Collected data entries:
'''
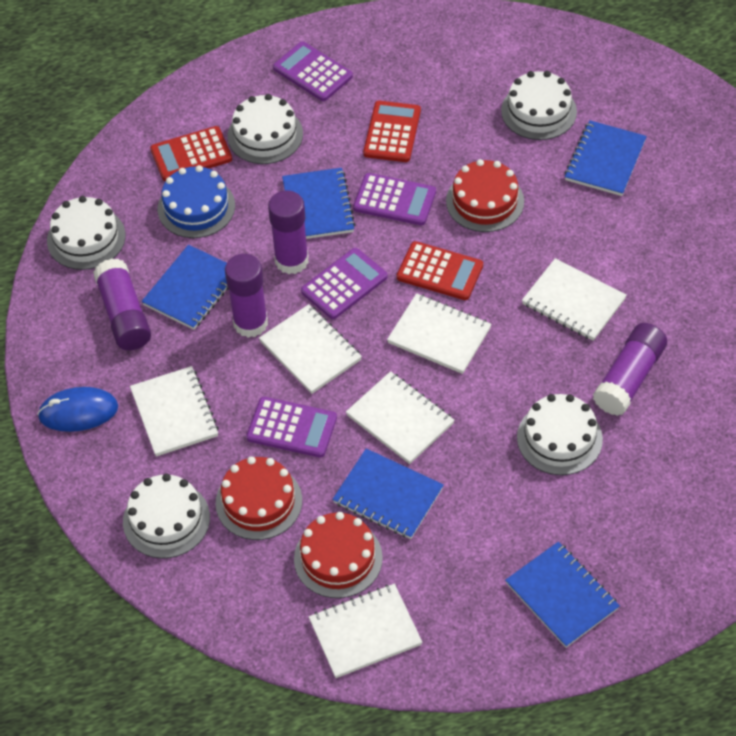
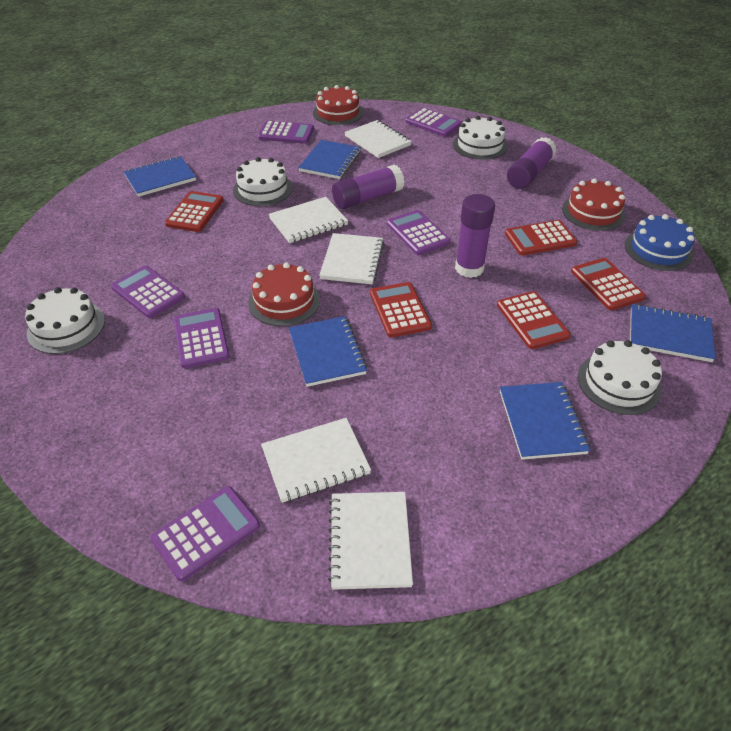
blue mouse: 1 -> 0
purple calculator: 4 -> 6
purple glue stick: 4 -> 3
red calculator: 3 -> 5
white cake: 5 -> 4
white notebook: 6 -> 5

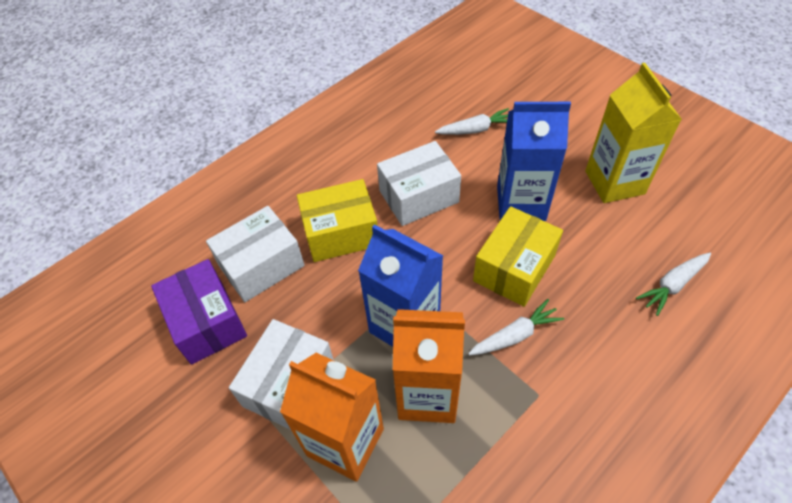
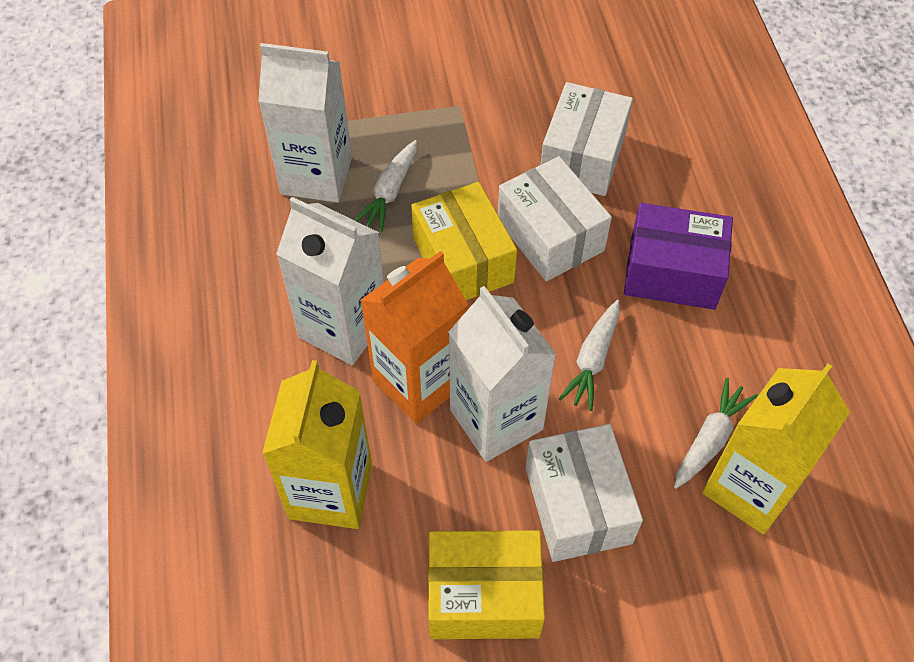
blue carton: 2 -> 0
orange carton: 2 -> 1
white carton: 0 -> 3
yellow carton: 1 -> 2

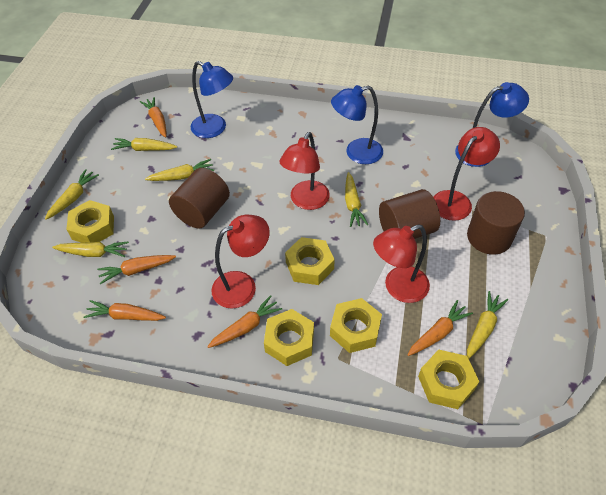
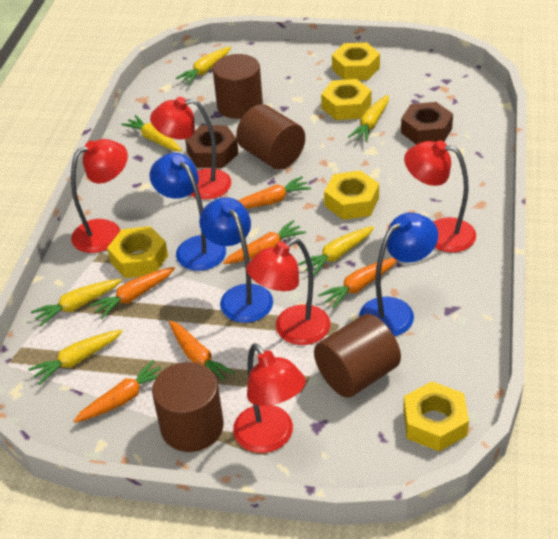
brown cylinder: 3 -> 4
brown nut: 0 -> 2
orange carrot: 5 -> 6
red lamp: 4 -> 5

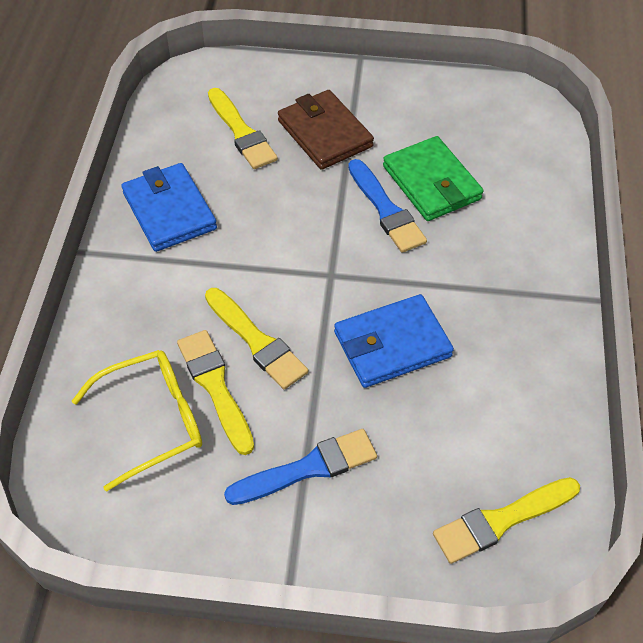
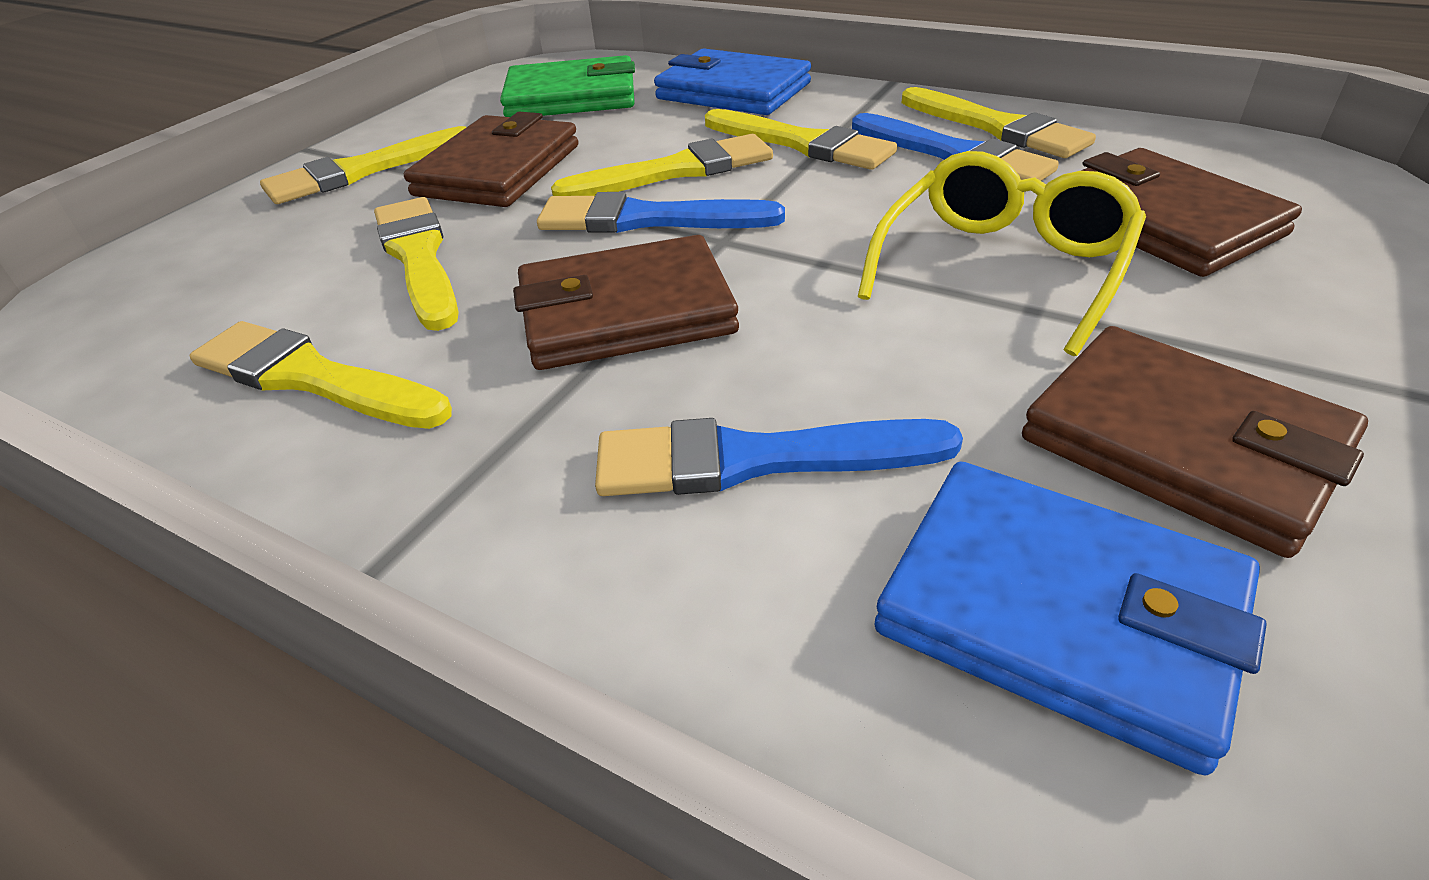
blue brush: 2 -> 3
brown wallet: 1 -> 4
yellow brush: 4 -> 6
'''
*TASK DESCRIPTION*. The answer must be the number of lines in the records where the string "blue" is found, stated alone.

*SOLUTION TO THE PROBLEM*. 3